■ **Supplied information**:
______
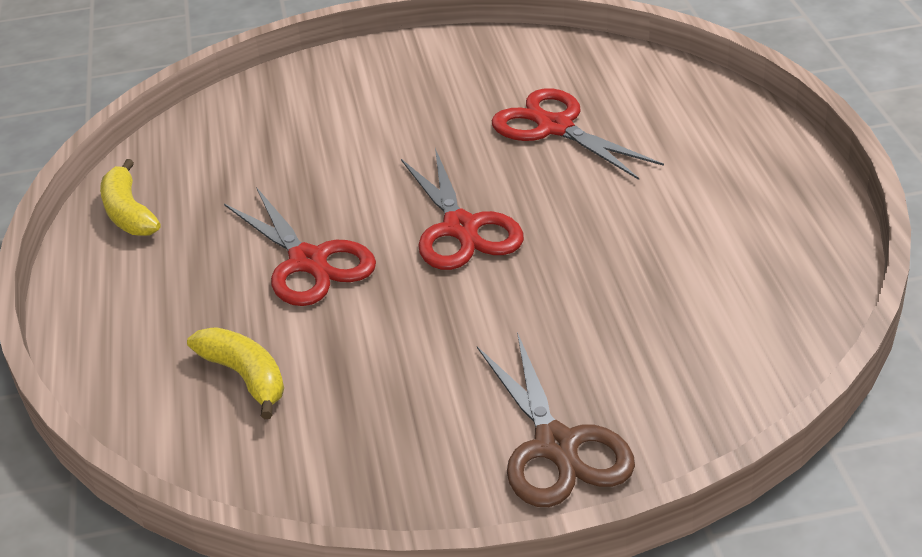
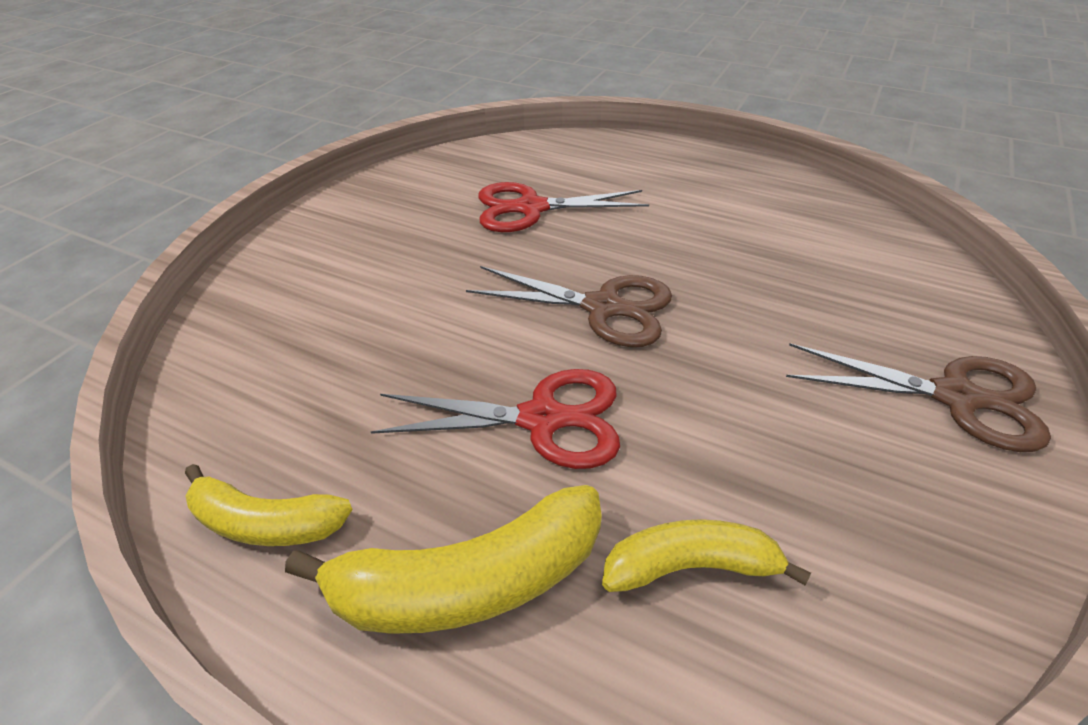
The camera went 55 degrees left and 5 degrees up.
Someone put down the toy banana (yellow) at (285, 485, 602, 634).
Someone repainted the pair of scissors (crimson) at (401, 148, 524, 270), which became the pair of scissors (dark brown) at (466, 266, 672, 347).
______
From the listing above, copy all lines holding the word "Someone".

Someone put down the toy banana (yellow) at (285, 485, 602, 634).
Someone repainted the pair of scissors (crimson) at (401, 148, 524, 270), which became the pair of scissors (dark brown) at (466, 266, 672, 347).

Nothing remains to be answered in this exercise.